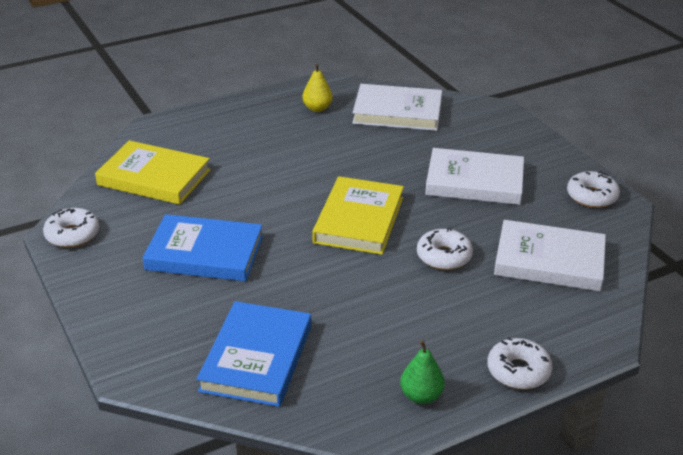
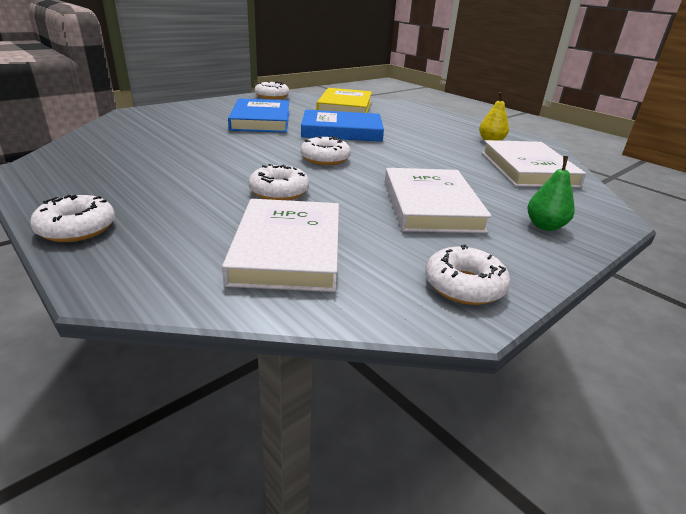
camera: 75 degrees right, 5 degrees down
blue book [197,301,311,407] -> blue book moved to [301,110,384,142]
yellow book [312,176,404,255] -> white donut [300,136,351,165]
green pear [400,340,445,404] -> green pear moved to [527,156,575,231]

^^^^^^^^^^^^^^^^

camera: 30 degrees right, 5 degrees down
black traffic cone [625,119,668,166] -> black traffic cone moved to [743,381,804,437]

^^^^^^^^^^^^^^^^

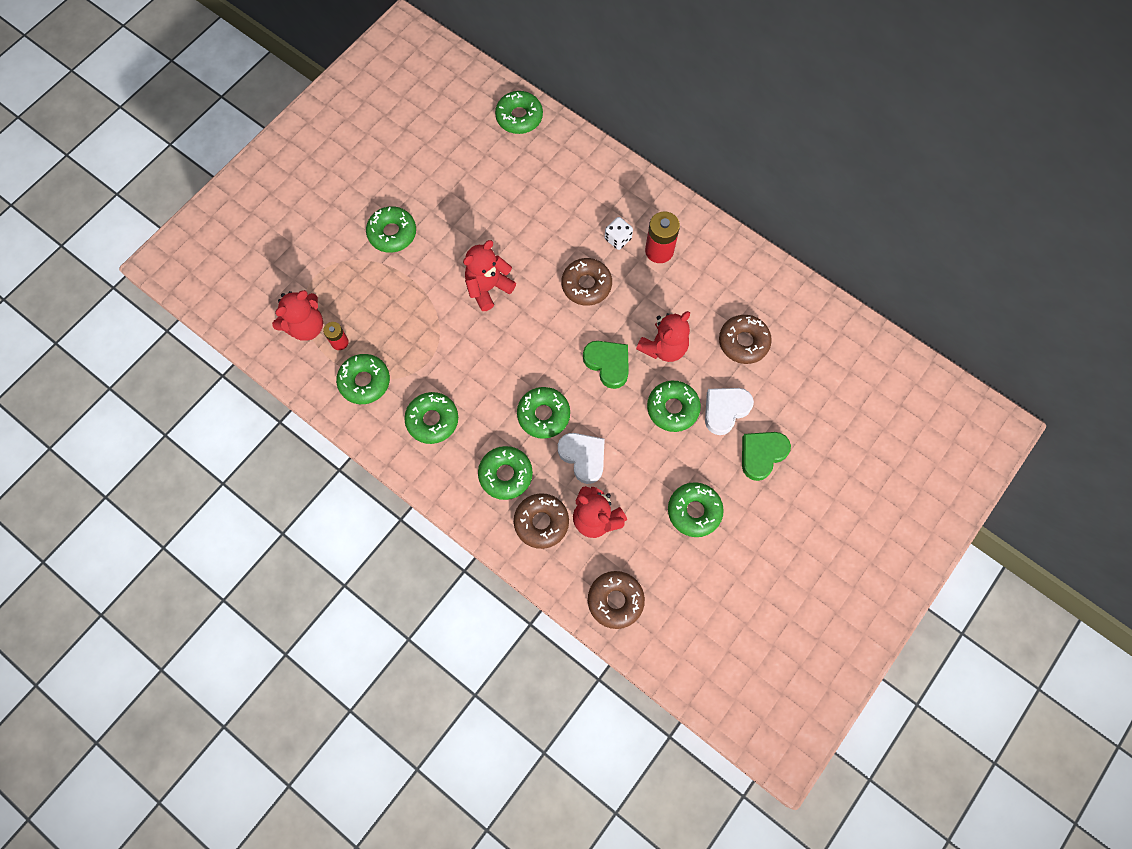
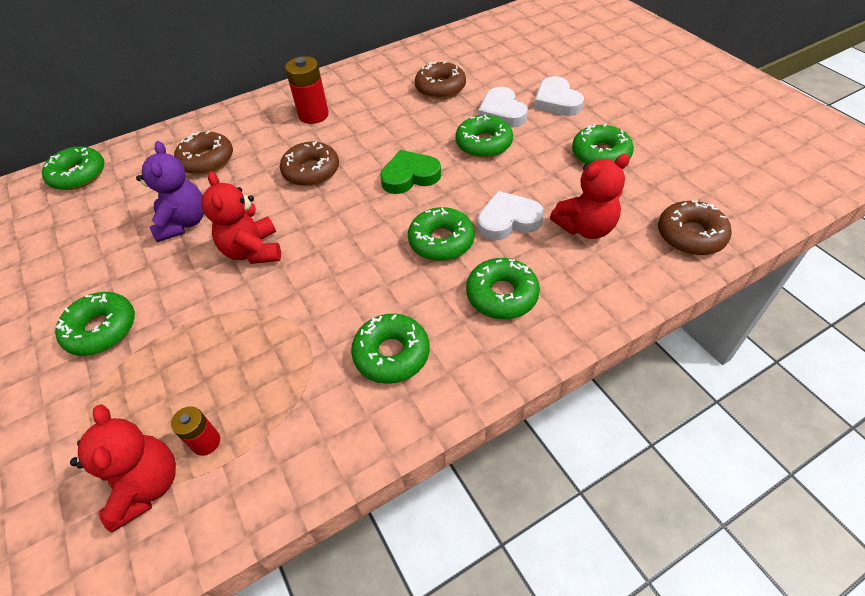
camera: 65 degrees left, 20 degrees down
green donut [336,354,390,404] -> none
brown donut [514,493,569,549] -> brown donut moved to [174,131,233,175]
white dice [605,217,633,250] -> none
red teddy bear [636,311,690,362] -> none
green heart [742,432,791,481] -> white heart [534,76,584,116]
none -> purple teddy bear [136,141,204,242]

^^^^^^^^^^^^^^^^

Your instructions: Everything starting at the line containing "red teddy bear [636,311,690,362] -> none" and ending at the line containing "none -> purple teddy bear [136,141,204,242]" in the records above should be repeated exactly, and only that.

Task answer:
red teddy bear [636,311,690,362] -> none
green heart [742,432,791,481] -> white heart [534,76,584,116]
none -> purple teddy bear [136,141,204,242]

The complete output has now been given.